▶ [Records provided]:
·····
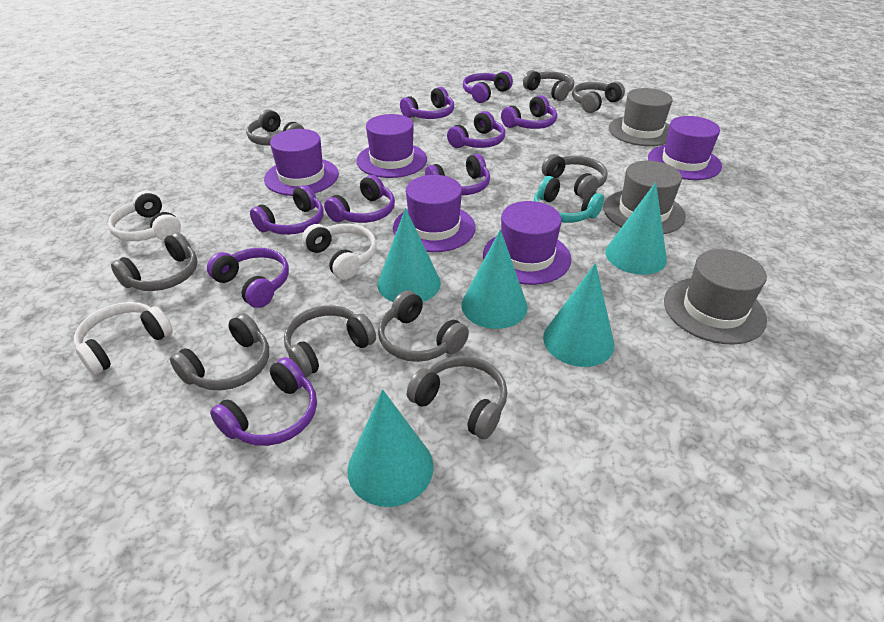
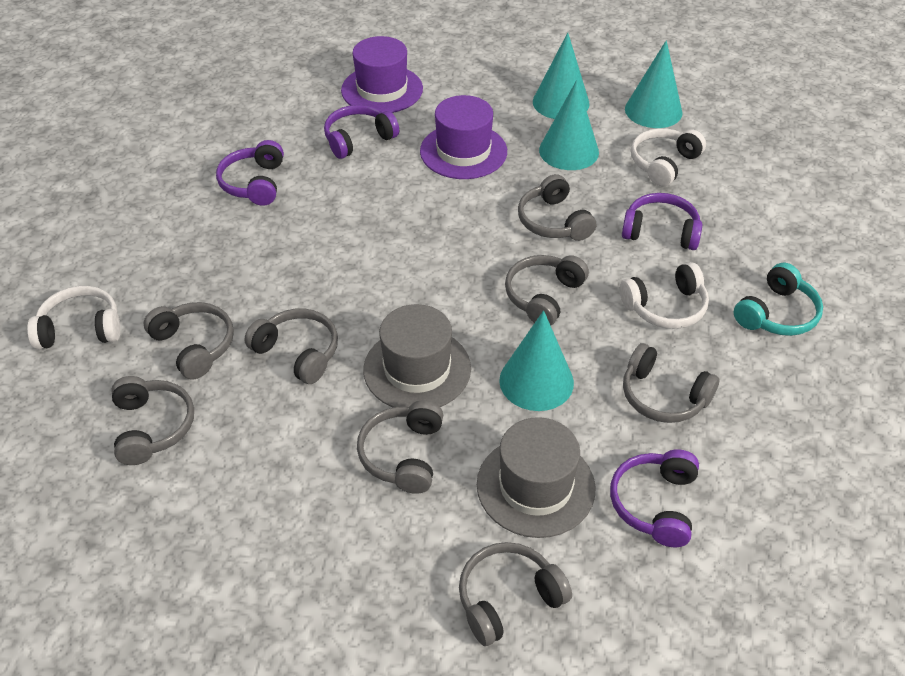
grey hat: [603,161,686,234] [609,88,673,146] [664,249,767,344] = 3 -> [363,304,471,408] [477,417,595,538] = 2
grey headphones: [111,232,198,291] [170,313,269,390] [246,109,304,146] [284,305,376,377] [378,290,469,362] [407,356,507,439] [523,70,574,101] [542,154,608,199] [572,81,625,113] = 9 -> [111,376,194,465] [144,302,234,379] [244,308,338,384] [357,400,443,494] [459,542,572,646] [505,255,589,326] [518,174,596,241] [623,343,719,423] = 8
purple hat: [264,129,339,196] [356,114,427,178] [393,175,476,252] [483,201,571,285] [648,116,722,180] = 5 -> [341,36,423,113] [420,95,507,179] = 2
purple headphones: [207,248,289,308] [210,357,317,446] [250,185,323,235] [324,175,395,223] [400,87,454,119] [425,154,490,195] [447,111,505,148] [463,71,513,103] [501,95,557,129] = 9 -> [216,140,284,206] [324,105,399,159] [610,449,699,547] [622,193,702,250] = 4
turquoise cone: [347,390,433,507] [378,208,441,302] [461,229,528,329] [543,263,614,367] [605,182,667,275] = 5 -> [499,310,574,411] [533,33,590,119] [539,80,599,170] [625,40,683,128] = 4

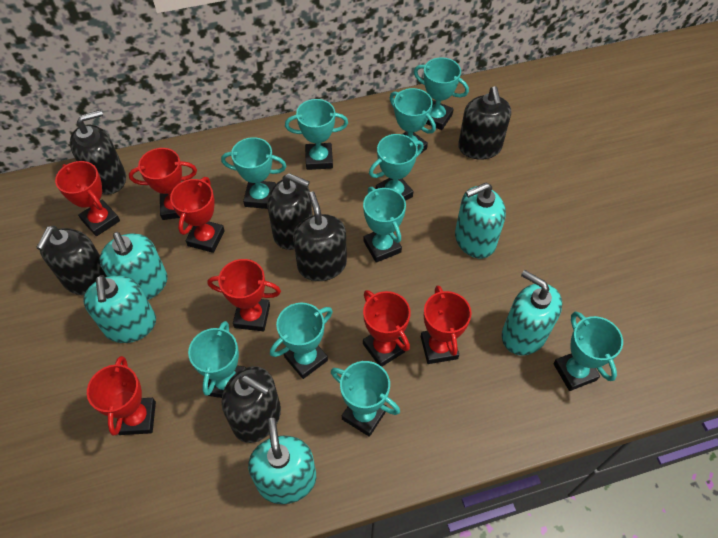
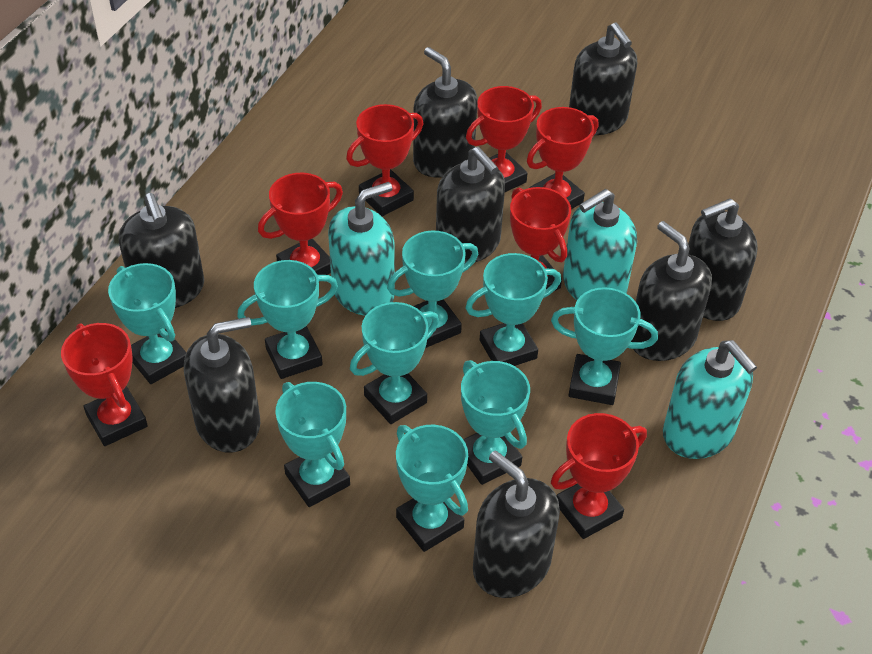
black soap dispenser: [36,226,107,296] [70,110,126,195] [222,366,281,443] [267,173,313,250] [293,192,347,281] [458,86,511,160] = 6 -> [119,193,204,308] [184,317,260,453] [413,47,477,178] [436,147,505,263] [473,450,560,598] [569,23,637,135] [631,221,712,361] [688,198,758,321] = 8
turquoise soap dispenser: [83,275,156,343] [100,232,168,300] [248,418,316,504] [455,183,506,258] [502,270,562,356] = 5 -> [328,182,395,316] [563,189,637,300] [663,340,757,459] = 3
turquoise trophy: [188,321,246,398] [221,137,286,209] [270,303,333,379] [285,99,348,170] [331,361,400,437] [363,187,406,263] [369,134,424,201] [390,88,436,155] [414,57,469,130] [553,311,623,391] = 10 -> [108,263,186,384] [237,260,338,379] [276,382,350,507] [350,302,439,424] [387,231,478,348] [396,425,468,552] [461,360,530,485] [465,253,561,366] [551,287,658,405] = 9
·····
▶ [Problem requirements]: Every line of the data above that includes "purple" should be listed.

▶ [Solution to the problem]:
purple hat: [264,129,339,196] [356,114,427,178] [393,175,476,252] [483,201,571,285] [648,116,722,180] = 5 -> [341,36,423,113] [420,95,507,179] = 2
purple headphones: [207,248,289,308] [210,357,317,446] [250,185,323,235] [324,175,395,223] [400,87,454,119] [425,154,490,195] [447,111,505,148] [463,71,513,103] [501,95,557,129] = 9 -> [216,140,284,206] [324,105,399,159] [610,449,699,547] [622,193,702,250] = 4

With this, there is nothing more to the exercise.